⟨

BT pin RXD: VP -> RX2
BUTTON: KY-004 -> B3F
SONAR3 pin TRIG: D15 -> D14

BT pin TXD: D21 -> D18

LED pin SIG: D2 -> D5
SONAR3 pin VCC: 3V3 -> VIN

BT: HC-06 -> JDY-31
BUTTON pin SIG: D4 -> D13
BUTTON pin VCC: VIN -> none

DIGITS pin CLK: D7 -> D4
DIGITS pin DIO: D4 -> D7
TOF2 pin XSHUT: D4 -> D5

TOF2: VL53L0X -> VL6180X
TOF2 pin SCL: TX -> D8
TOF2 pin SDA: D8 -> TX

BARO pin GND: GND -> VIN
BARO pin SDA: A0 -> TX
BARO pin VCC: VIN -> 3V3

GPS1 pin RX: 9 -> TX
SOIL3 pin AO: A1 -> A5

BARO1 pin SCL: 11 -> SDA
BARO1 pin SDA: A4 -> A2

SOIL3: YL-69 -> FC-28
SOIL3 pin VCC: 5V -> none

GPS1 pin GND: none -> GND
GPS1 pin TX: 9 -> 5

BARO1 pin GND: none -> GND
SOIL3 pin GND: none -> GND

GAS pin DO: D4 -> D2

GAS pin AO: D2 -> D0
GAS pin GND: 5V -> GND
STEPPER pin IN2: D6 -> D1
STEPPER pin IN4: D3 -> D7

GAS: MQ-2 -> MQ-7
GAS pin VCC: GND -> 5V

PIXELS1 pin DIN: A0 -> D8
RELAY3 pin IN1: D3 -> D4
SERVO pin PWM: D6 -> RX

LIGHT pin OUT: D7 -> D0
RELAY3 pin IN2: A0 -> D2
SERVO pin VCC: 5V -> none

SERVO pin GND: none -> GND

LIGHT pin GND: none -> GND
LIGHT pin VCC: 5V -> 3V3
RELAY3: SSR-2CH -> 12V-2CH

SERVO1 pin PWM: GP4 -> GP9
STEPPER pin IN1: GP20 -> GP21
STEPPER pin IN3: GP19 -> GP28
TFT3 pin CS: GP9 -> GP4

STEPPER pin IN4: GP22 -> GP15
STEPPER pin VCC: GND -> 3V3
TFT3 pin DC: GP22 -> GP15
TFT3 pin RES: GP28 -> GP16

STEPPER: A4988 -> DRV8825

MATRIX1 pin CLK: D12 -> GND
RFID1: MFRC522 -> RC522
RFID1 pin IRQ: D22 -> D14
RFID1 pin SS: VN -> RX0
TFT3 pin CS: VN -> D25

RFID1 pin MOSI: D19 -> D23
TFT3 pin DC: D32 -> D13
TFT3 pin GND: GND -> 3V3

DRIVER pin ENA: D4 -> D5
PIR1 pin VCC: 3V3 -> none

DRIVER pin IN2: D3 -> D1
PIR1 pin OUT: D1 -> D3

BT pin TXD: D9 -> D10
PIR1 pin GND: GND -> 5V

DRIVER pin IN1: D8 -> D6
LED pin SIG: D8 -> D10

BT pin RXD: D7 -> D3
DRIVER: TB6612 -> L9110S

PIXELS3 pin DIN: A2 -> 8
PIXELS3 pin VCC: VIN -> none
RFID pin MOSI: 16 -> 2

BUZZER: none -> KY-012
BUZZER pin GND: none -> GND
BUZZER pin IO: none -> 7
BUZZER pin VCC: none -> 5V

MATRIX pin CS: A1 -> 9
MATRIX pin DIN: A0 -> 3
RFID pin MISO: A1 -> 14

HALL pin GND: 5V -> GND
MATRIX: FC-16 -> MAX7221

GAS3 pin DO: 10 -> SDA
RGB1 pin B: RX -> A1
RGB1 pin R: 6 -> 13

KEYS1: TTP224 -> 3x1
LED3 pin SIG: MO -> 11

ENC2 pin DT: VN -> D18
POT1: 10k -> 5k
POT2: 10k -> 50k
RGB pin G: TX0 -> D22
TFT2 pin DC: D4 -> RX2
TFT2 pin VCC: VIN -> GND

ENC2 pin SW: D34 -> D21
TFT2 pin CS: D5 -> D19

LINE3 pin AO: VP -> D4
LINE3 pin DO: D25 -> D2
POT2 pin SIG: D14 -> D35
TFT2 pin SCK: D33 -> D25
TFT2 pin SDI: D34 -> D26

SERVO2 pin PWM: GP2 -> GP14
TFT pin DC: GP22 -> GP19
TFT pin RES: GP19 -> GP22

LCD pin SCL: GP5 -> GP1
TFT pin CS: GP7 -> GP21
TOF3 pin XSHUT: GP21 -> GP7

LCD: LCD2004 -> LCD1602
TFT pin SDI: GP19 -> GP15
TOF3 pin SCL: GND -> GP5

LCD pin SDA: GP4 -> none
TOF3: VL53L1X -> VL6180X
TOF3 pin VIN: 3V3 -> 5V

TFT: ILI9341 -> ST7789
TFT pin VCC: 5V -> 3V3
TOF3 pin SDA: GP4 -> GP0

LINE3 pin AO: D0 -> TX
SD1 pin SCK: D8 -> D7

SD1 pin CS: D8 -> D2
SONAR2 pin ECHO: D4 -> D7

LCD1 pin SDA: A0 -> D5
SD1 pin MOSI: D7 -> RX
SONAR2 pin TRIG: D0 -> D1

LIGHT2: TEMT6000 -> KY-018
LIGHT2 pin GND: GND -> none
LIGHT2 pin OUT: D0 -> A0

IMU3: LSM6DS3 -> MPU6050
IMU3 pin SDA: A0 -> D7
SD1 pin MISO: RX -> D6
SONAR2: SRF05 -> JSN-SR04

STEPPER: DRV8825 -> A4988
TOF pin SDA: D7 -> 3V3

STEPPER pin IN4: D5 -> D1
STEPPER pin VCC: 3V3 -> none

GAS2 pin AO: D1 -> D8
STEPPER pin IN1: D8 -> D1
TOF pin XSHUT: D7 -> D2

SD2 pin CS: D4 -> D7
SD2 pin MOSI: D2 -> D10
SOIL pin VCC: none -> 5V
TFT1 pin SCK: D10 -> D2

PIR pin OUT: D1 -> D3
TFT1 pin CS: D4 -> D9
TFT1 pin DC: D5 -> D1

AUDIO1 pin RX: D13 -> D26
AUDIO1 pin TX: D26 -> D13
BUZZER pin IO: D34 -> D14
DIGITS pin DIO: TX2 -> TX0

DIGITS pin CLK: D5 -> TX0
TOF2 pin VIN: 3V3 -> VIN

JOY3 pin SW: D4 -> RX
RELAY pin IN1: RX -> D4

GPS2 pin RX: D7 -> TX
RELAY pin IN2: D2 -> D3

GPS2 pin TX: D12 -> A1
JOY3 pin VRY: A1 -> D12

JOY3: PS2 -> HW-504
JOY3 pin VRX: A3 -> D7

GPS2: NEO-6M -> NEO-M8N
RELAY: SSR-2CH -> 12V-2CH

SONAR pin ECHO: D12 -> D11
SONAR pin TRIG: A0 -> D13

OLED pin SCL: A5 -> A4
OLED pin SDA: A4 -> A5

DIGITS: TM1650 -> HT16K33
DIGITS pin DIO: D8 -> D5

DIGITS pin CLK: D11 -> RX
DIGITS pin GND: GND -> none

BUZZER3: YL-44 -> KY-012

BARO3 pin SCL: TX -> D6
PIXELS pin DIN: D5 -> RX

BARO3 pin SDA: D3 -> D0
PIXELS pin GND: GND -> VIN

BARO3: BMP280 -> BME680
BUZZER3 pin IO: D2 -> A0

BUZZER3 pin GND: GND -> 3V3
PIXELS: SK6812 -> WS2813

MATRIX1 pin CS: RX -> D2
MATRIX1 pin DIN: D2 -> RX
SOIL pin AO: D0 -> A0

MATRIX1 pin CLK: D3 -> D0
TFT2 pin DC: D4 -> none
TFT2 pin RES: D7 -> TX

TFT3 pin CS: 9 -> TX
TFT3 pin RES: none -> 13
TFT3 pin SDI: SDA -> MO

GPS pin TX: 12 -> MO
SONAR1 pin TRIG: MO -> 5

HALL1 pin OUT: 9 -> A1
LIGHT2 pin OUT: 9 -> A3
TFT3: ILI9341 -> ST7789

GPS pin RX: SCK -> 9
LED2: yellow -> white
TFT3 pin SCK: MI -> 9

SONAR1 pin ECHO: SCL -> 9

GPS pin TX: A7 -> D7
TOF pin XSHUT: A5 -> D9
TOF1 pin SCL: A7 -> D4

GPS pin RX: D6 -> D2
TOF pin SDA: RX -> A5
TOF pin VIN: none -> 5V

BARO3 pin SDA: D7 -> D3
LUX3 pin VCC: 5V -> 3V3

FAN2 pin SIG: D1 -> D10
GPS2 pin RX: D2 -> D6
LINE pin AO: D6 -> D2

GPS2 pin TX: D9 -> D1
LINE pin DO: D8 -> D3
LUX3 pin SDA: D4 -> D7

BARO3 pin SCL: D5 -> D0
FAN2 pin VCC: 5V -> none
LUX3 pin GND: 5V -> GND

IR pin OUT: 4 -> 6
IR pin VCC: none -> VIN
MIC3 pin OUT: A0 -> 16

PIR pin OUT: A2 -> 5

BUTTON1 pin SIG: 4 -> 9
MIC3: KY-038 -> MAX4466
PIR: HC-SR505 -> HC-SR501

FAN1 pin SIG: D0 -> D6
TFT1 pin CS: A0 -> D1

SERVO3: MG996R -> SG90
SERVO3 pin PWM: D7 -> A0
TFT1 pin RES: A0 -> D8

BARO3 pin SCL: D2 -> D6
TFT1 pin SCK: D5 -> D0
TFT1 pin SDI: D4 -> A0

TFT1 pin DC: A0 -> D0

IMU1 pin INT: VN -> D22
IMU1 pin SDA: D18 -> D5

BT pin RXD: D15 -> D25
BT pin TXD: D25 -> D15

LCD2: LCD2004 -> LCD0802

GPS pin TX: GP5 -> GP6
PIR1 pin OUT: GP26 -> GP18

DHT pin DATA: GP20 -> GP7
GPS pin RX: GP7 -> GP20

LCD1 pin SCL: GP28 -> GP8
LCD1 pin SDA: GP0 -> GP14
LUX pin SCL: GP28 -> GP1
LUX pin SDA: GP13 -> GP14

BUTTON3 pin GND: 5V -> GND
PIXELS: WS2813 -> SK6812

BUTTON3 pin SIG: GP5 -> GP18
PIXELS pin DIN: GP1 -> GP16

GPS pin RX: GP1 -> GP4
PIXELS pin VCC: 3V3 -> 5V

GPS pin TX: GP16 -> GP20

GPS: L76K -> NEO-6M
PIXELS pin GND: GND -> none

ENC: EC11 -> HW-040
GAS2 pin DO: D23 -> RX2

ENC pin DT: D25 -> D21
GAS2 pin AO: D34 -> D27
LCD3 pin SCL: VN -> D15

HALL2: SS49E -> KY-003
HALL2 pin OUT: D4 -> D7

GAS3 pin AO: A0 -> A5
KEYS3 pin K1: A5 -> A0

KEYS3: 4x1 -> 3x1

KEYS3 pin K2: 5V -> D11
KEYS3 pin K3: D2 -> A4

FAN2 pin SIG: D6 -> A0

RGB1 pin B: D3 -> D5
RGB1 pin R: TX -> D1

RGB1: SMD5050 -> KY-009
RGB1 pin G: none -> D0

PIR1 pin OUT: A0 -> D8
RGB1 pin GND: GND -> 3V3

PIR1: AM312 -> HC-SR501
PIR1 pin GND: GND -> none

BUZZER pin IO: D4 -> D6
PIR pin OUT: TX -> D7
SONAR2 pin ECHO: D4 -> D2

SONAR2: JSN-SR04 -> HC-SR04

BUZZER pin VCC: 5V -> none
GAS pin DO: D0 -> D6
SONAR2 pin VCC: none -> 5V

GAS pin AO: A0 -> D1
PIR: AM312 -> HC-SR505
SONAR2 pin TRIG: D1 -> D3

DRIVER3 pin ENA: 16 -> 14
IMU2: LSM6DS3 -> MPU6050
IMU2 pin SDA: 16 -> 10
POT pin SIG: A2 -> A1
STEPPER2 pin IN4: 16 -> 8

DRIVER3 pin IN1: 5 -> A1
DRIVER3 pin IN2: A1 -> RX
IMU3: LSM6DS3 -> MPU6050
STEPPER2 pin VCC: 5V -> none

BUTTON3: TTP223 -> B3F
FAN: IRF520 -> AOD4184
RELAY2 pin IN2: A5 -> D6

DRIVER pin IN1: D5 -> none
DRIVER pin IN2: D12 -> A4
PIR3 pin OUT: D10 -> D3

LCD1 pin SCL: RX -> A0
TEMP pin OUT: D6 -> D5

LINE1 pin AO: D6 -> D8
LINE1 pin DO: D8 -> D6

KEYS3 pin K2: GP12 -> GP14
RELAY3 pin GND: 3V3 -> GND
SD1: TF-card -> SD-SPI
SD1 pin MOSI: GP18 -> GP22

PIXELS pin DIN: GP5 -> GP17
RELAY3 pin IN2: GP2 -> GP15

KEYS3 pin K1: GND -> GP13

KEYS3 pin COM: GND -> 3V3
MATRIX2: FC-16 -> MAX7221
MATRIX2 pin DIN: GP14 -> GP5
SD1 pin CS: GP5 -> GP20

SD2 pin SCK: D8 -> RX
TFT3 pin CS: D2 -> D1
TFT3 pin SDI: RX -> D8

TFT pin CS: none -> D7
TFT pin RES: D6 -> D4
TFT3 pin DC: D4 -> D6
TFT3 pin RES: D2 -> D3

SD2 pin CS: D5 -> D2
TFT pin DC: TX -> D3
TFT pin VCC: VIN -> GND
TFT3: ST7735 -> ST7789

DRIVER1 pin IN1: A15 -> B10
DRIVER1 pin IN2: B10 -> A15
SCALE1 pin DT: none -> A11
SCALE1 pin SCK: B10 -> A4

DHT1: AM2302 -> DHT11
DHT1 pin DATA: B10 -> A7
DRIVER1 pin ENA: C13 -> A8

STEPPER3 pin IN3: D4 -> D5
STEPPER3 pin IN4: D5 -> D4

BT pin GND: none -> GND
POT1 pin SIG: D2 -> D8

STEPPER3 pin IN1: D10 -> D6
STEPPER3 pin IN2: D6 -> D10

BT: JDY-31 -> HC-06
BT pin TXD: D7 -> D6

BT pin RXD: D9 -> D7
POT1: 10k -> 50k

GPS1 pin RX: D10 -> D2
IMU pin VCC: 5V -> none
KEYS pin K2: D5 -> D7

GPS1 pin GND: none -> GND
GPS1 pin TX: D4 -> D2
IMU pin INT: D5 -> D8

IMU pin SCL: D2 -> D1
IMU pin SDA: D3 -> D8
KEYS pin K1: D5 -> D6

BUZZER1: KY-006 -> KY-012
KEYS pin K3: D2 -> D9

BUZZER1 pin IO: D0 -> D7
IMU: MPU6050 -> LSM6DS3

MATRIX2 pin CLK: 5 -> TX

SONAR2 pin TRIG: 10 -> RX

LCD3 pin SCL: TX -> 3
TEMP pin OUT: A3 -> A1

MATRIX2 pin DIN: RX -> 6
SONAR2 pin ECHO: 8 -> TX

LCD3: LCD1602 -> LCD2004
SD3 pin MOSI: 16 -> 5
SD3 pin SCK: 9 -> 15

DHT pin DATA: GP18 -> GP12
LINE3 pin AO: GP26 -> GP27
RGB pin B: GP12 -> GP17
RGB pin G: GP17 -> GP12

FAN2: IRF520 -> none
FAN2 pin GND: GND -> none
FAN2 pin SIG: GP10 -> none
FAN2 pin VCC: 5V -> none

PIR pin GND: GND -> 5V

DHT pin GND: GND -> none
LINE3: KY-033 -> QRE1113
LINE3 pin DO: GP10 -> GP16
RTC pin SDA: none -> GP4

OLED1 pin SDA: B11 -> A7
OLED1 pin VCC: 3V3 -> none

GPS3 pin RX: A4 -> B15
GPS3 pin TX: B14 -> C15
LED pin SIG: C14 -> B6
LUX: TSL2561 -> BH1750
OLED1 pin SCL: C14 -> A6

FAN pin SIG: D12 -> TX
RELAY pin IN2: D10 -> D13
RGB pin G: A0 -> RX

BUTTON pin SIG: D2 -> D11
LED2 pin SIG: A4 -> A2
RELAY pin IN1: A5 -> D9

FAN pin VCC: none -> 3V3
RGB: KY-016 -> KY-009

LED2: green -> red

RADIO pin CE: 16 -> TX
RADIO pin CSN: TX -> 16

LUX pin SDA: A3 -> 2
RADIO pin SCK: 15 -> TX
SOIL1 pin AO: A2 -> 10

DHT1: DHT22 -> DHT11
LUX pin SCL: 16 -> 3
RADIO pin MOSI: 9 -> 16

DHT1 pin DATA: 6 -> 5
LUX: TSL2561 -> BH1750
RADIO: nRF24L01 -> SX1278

⟩

Please copy, exactly and with nothing else, the lines above beginning at the line that has "POT1: 10k -> 50k" and ending with the line that has "BUZZER1: KY-006 -> KY-012".

POT1: 10k -> 50k

GPS1 pin RX: D10 -> D2
IMU pin VCC: 5V -> none
KEYS pin K2: D5 -> D7

GPS1 pin GND: none -> GND
GPS1 pin TX: D4 -> D2
IMU pin INT: D5 -> D8

IMU pin SCL: D2 -> D1
IMU pin SDA: D3 -> D8
KEYS pin K1: D5 -> D6

BUZZER1: KY-006 -> KY-012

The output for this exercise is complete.